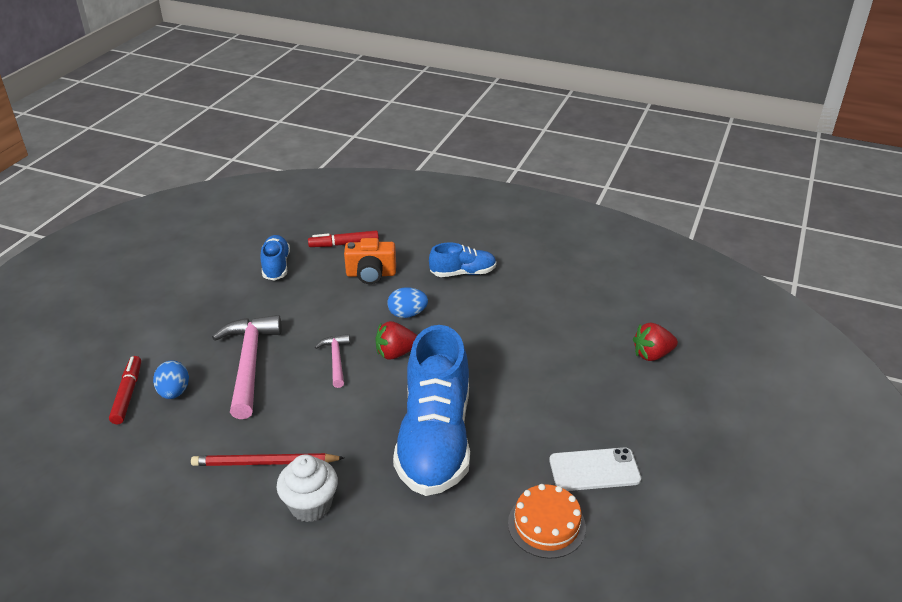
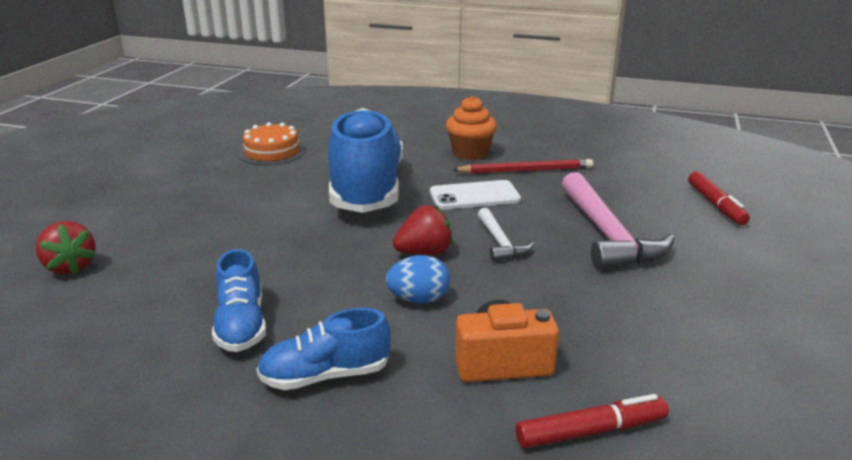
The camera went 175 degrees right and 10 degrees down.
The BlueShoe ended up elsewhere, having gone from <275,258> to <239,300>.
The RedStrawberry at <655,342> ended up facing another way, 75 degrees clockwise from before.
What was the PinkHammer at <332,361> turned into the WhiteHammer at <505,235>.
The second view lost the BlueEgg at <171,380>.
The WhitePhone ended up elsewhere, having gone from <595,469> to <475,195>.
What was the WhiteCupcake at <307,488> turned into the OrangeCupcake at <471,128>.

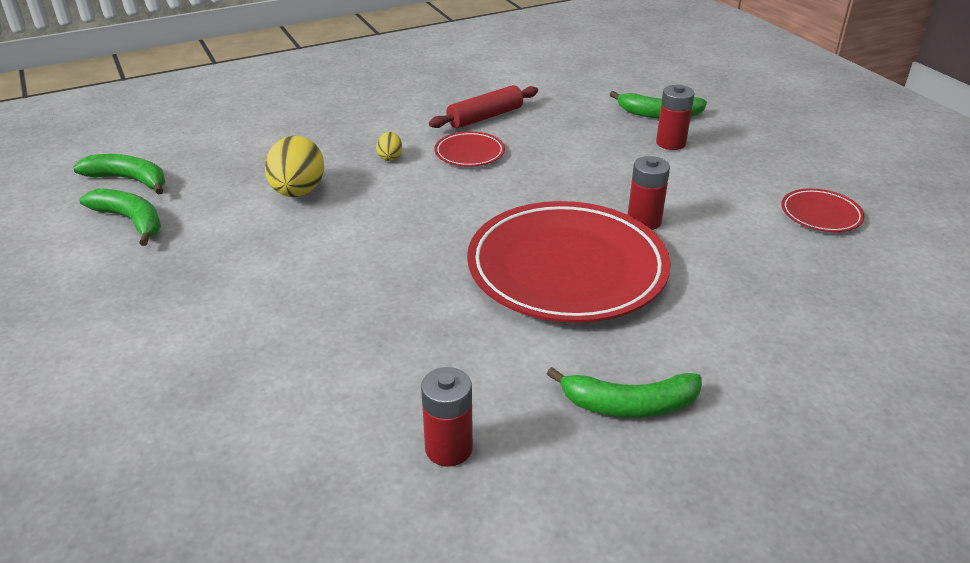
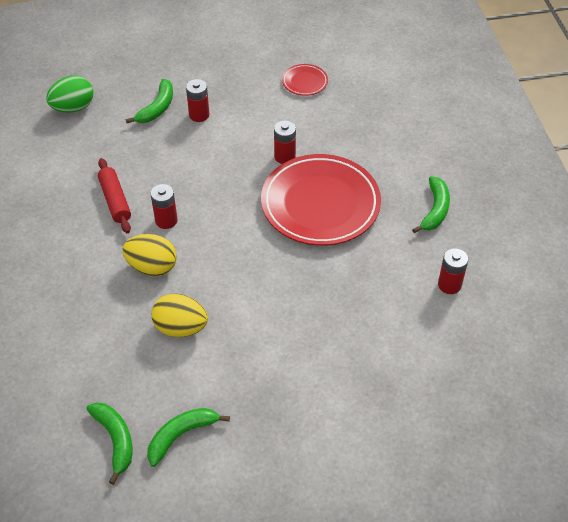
The camera went 75 degrees left and 15 degrees up.
Where the RedPlate stood at <469,149>, the RedBattery came to stand at <164,206>.
The size of the YellowEgg at <389,146> changed by a factor of 2.06.
The GreenBanana at <119,174> ended up facing another way, 120 degrees clockwise from before.
The second view gained the GreenEgg at <69,94>.

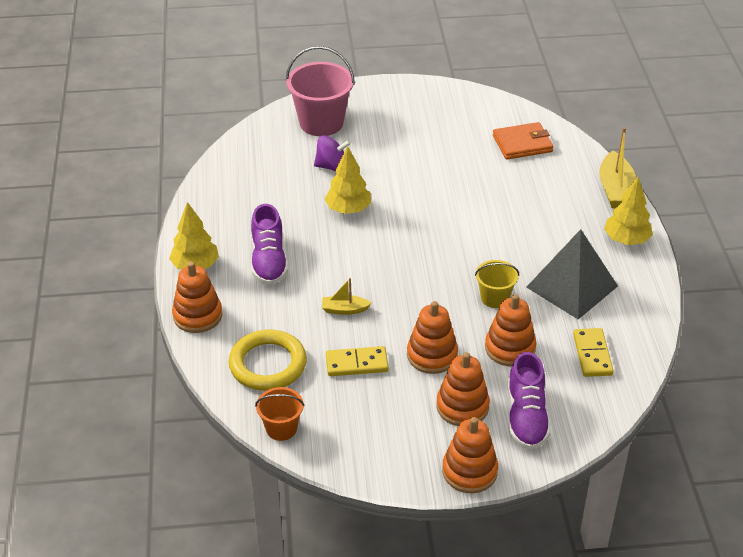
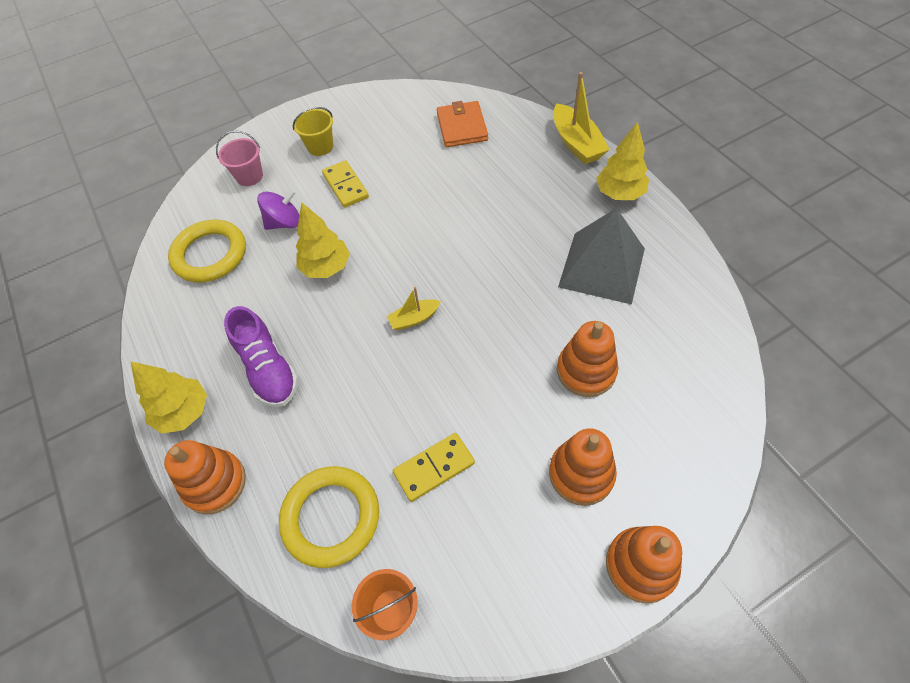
The camera went 20 degrees left and 15 degrees up.
The size of the PinkBucket at <320,91> changed by a factor of 0.55.
The OrangeWallet at <523,141> ended up facing another way, 60 degrees counterclockwise from before.
The YellowBucket ended up elsewhere, having gone from <497,284> to <313,131>.
The YellowBoat ended up elsewhere, having gone from <346,296> to <414,308>.
The second view lost the OrangeStackingToy at <432,337>.
The YellowDomino ended up elsewhere, having gone from <593,352> to <345,184>.
The second view lost the PurpleShoe at <529,401>.
The second view gained the YellowRing at <207,251>.

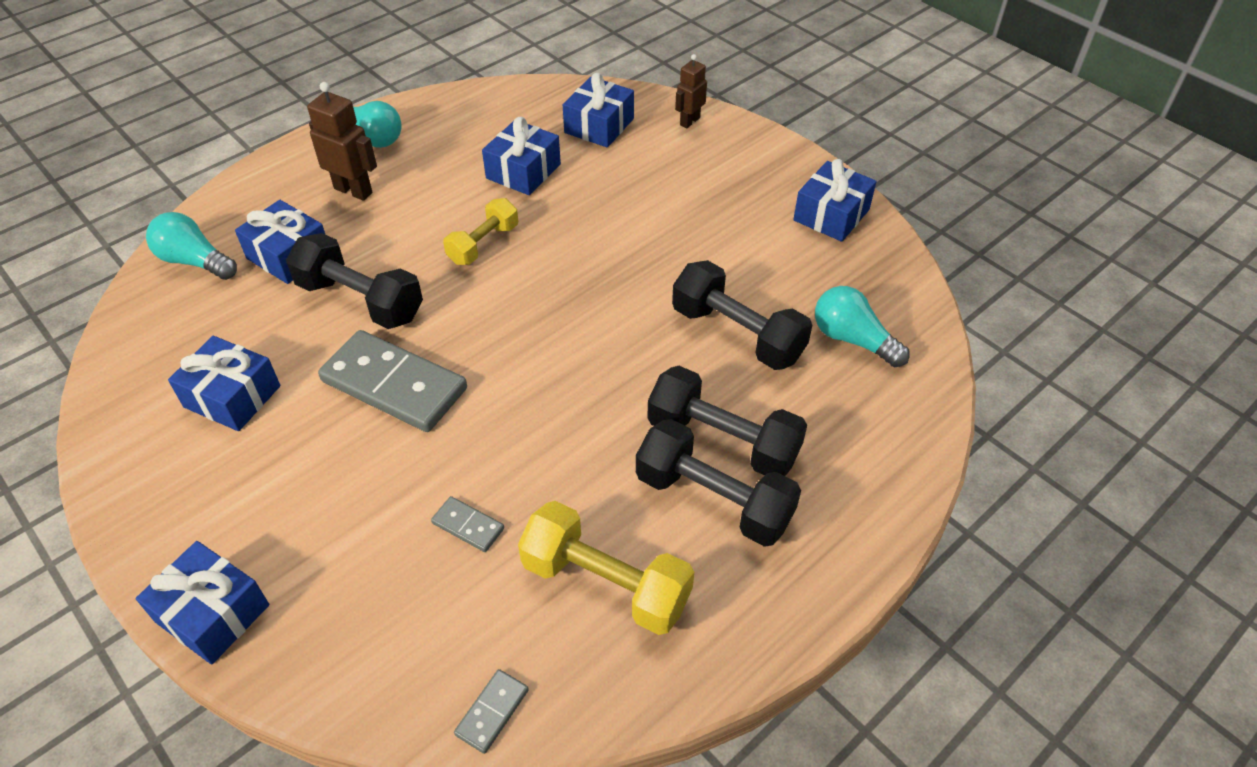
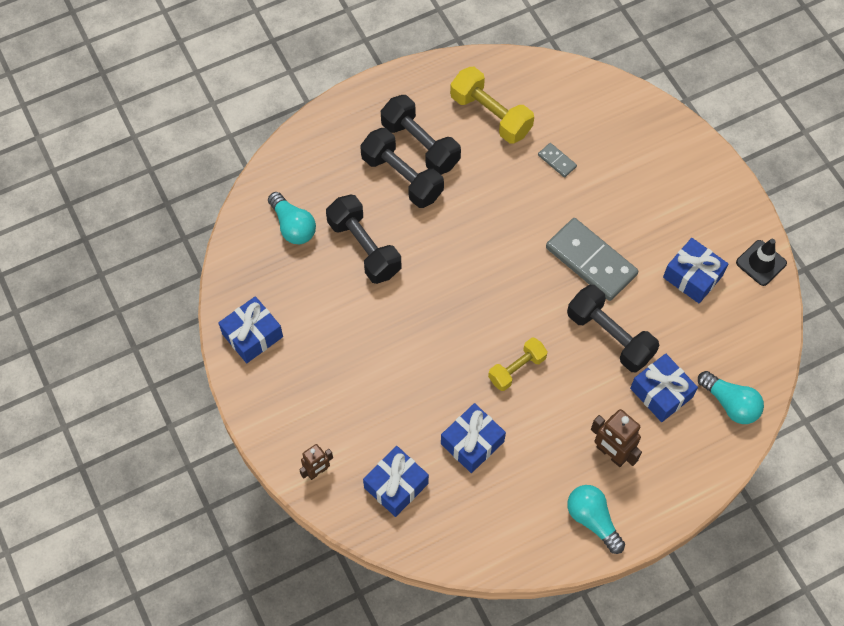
The camera went 165 degrees left and 15 degrees up.
The second view lost the BlueGift at <202,602>.
The second view lost the GreyDomino at <491,711>.
The second view gained the BlackTrafficCone at <761,262>.

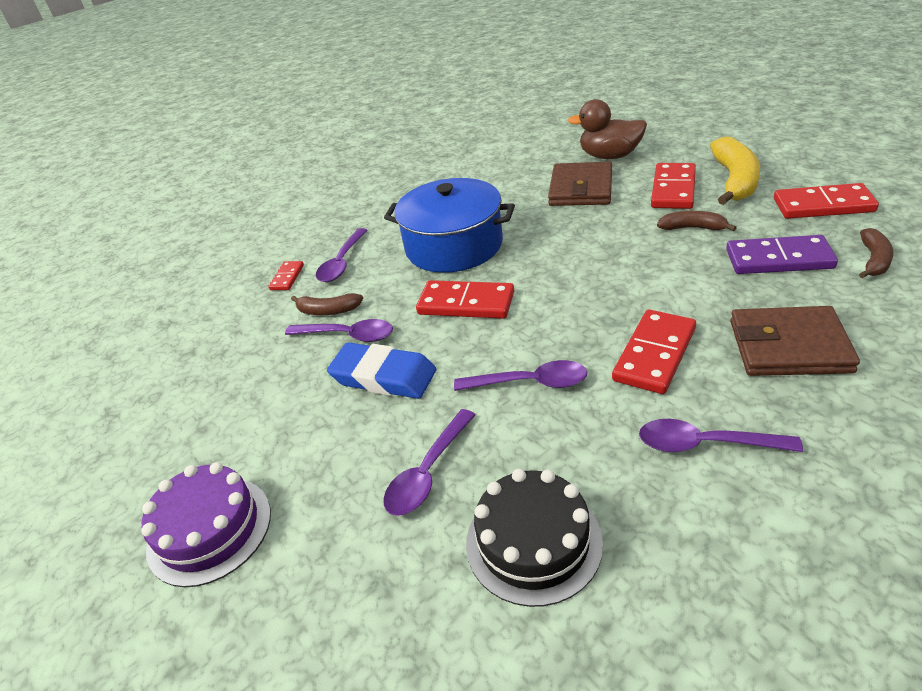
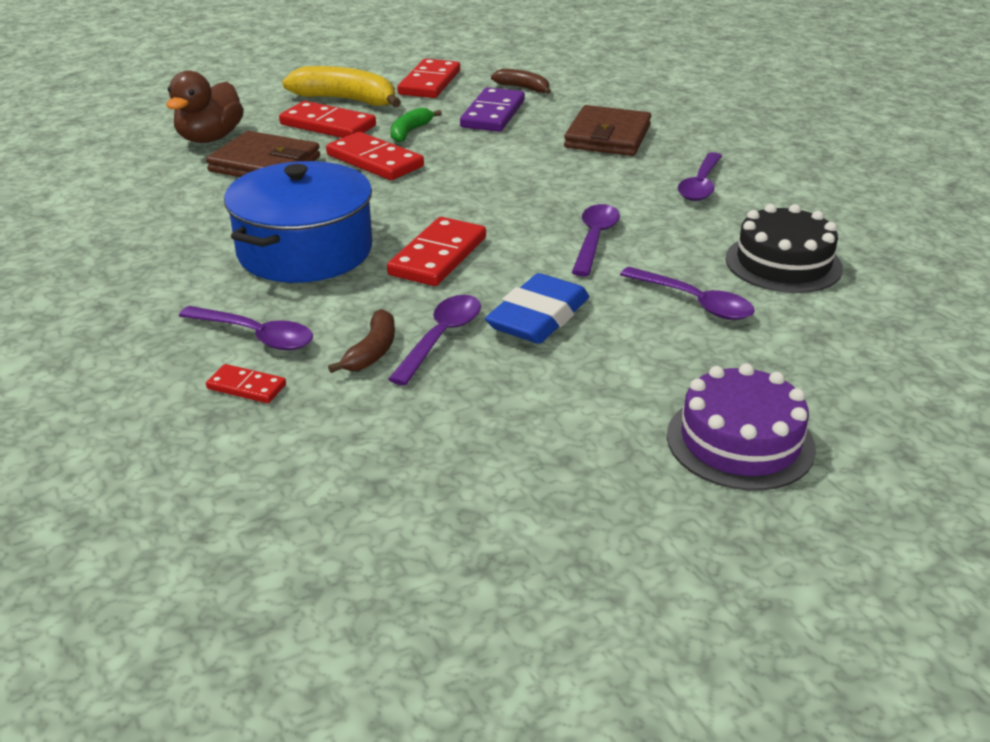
The camera went 85 degrees left and 5 degrees down.
What was the BrownBanana at <696,221> turned into the GreenBanana at <416,125>.
The RedDomino ended up elsewhere, having gone from <654,351> to <375,156>.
━━━━━━━━━━━━━━━━━━━━━━━━━━━━━━
- WHAT THIS TASK INVOLVES
Strip the images and return the remaining data exactly.

- RESPONSE BELOW
The camera went 175 degrees right and 10 degrees down.
The BlueShoe ended up elsewhere, having gone from <275,258> to <239,300>.
The RedStrawberry at <655,342> ended up facing another way, 75 degrees clockwise from before.
What was the PinkHammer at <332,361> turned into the WhiteHammer at <505,235>.
The second view lost the BlueEgg at <171,380>.
The WhitePhone ended up elsewhere, having gone from <595,469> to <475,195>.
What was the WhiteCupcake at <307,488> turned into the OrangeCupcake at <471,128>.

The camera went 75 degrees left and 15 degrees up.
Where the RedPlate stood at <469,149>, the RedBattery came to stand at <164,206>.
The size of the YellowEgg at <389,146> changed by a factor of 2.06.
The GreenBanana at <119,174> ended up facing another way, 120 degrees clockwise from before.
The second view gained the GreenEgg at <69,94>.

The camera went 20 degrees left and 15 degrees up.
The size of the PinkBucket at <320,91> changed by a factor of 0.55.
The OrangeWallet at <523,141> ended up facing another way, 60 degrees counterclockwise from before.
The YellowBucket ended up elsewhere, having gone from <497,284> to <313,131>.
The YellowBoat ended up elsewhere, having gone from <346,296> to <414,308>.
The second view lost the OrangeStackingToy at <432,337>.
The YellowDomino ended up elsewhere, having gone from <593,352> to <345,184>.
The second view lost the PurpleShoe at <529,401>.
The second view gained the YellowRing at <207,251>.

The camera went 165 degrees left and 15 degrees up.
The second view lost the BlueGift at <202,602>.
The second view lost the GreyDomino at <491,711>.
The second view gained the BlackTrafficCone at <761,262>.

The camera went 85 degrees left and 5 degrees down.
What was the BrownBanana at <696,221> turned into the GreenBanana at <416,125>.
The RedDomino ended up elsewhere, having gone from <654,351> to <375,156>.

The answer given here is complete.